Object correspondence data
Segment Open

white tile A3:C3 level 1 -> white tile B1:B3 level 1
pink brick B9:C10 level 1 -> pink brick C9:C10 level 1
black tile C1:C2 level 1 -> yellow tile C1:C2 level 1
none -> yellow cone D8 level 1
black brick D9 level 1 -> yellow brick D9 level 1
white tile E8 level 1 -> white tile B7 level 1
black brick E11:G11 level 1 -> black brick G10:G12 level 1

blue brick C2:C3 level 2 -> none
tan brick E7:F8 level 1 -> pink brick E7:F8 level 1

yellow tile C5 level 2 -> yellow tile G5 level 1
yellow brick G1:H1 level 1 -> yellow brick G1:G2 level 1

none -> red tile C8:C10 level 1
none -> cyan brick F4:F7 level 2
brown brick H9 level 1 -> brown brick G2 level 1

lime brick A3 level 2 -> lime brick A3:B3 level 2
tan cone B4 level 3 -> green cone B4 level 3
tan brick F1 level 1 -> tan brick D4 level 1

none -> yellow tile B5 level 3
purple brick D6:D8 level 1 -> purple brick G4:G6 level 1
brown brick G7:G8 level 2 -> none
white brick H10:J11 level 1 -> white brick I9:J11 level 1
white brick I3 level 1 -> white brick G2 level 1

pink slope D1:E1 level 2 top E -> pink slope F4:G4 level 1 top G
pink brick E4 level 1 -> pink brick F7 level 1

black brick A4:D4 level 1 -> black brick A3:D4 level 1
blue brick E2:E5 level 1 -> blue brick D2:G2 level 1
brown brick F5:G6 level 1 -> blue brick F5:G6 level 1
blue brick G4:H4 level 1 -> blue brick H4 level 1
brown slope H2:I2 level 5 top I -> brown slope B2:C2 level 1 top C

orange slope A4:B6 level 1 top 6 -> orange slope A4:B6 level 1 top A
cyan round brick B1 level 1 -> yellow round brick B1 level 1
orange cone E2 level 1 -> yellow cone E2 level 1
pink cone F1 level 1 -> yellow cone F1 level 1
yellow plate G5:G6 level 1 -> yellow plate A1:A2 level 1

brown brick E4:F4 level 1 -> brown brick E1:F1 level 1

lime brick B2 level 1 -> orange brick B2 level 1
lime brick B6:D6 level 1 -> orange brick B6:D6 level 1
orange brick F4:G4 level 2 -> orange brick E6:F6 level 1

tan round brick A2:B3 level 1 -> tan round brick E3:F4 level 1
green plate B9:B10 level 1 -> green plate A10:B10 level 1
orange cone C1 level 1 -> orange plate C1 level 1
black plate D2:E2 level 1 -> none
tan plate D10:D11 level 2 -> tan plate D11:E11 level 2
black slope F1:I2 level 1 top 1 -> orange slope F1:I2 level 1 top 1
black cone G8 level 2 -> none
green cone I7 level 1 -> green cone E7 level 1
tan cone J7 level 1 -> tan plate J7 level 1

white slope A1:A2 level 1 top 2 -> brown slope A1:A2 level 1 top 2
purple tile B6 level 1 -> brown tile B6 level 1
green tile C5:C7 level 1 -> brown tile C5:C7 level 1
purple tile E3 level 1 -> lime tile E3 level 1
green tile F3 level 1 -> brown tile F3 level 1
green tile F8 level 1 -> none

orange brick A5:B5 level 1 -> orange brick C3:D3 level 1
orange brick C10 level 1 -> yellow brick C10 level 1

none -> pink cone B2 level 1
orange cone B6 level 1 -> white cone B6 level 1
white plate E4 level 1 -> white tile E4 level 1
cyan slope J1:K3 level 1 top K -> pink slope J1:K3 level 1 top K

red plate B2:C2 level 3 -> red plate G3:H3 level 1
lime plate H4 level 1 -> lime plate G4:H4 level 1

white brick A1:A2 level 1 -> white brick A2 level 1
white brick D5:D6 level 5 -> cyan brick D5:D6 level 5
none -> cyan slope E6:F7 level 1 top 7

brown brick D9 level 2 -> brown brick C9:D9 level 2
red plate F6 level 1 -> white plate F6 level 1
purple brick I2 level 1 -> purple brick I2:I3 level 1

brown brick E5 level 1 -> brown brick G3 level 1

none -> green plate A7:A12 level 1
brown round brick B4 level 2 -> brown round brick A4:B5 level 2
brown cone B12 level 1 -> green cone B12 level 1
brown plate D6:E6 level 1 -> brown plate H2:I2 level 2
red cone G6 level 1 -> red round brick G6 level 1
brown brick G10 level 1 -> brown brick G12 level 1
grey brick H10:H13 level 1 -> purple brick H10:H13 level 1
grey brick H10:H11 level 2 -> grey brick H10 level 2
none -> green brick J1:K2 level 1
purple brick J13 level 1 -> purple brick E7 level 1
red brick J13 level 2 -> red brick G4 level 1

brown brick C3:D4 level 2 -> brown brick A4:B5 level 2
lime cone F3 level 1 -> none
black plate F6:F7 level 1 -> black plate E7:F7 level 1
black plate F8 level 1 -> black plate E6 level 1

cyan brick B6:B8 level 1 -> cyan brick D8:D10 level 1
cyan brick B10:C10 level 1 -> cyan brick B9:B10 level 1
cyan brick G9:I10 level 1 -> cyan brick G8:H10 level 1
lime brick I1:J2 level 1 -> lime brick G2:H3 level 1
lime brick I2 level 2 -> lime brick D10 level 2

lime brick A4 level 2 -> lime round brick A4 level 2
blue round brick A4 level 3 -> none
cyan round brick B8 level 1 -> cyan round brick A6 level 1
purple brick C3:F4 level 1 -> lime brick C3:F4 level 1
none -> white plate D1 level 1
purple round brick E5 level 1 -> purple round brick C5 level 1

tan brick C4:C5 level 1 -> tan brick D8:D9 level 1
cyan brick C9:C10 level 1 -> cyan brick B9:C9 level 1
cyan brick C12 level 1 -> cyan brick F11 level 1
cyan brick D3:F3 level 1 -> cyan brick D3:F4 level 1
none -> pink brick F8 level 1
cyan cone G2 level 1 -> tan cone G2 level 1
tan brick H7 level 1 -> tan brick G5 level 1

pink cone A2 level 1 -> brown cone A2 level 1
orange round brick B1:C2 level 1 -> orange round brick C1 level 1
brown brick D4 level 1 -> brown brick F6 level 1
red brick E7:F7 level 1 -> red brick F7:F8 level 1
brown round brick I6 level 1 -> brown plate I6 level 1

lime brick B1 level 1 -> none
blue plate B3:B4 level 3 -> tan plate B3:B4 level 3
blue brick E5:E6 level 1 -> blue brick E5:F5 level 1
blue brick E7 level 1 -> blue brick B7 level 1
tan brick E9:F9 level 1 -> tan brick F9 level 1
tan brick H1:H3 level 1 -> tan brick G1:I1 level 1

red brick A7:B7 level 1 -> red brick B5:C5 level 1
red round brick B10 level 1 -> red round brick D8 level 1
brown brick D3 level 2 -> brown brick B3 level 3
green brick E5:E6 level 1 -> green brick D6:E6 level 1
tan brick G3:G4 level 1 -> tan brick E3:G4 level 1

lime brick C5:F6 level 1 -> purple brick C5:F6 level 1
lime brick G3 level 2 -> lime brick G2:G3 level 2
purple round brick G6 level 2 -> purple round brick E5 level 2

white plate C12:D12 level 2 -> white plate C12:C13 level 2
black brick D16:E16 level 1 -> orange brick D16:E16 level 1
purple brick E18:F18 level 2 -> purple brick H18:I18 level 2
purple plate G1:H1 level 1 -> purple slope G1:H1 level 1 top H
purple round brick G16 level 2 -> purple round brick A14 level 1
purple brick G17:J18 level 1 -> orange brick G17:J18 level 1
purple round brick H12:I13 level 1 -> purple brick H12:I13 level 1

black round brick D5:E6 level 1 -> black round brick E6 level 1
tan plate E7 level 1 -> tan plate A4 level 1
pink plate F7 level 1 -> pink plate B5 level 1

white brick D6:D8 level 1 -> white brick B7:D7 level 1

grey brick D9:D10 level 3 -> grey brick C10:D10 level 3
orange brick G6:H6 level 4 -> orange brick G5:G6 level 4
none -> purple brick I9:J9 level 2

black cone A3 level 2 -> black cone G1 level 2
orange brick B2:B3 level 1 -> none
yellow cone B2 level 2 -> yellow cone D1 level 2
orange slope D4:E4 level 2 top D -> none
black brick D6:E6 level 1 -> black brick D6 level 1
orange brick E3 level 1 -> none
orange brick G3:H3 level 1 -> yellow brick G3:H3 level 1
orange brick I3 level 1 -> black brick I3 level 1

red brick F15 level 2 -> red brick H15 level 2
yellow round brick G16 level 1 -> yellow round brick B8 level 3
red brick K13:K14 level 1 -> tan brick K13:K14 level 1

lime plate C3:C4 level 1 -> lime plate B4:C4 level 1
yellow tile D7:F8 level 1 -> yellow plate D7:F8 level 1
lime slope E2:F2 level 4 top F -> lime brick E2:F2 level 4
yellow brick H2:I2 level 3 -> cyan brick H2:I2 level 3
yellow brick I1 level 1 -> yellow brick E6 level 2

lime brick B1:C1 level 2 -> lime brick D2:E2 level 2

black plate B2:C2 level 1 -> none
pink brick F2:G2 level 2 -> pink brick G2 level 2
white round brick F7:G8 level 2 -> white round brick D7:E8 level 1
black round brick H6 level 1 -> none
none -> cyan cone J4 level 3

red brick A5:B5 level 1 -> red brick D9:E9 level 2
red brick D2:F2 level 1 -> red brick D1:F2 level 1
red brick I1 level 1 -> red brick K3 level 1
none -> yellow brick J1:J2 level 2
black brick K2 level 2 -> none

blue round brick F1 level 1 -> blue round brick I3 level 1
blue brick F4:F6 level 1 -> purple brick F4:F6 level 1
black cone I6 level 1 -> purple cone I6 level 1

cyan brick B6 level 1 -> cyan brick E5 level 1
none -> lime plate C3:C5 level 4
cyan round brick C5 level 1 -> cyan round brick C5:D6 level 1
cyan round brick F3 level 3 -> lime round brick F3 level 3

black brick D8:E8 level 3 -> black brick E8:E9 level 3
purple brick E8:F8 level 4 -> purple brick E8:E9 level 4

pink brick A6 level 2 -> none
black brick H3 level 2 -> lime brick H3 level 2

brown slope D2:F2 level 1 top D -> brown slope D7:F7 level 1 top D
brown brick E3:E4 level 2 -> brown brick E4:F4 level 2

Segment Closed

**Task:** Above are the records; print exactly the lines from the line with "purple brick D6:D8" to the line with "brown slope H2:I2", including both, and nothing else.

**The completed task:**
purple brick D6:D8 level 1 -> purple brick G4:G6 level 1
brown brick G7:G8 level 2 -> none
white brick H10:J11 level 1 -> white brick I9:J11 level 1
white brick I3 level 1 -> white brick G2 level 1

pink slope D1:E1 level 2 top E -> pink slope F4:G4 level 1 top G
pink brick E4 level 1 -> pink brick F7 level 1

black brick A4:D4 level 1 -> black brick A3:D4 level 1
blue brick E2:E5 level 1 -> blue brick D2:G2 level 1
brown brick F5:G6 level 1 -> blue brick F5:G6 level 1
blue brick G4:H4 level 1 -> blue brick H4 level 1
brown slope H2:I2 level 5 top I -> brown slope B2:C2 level 1 top C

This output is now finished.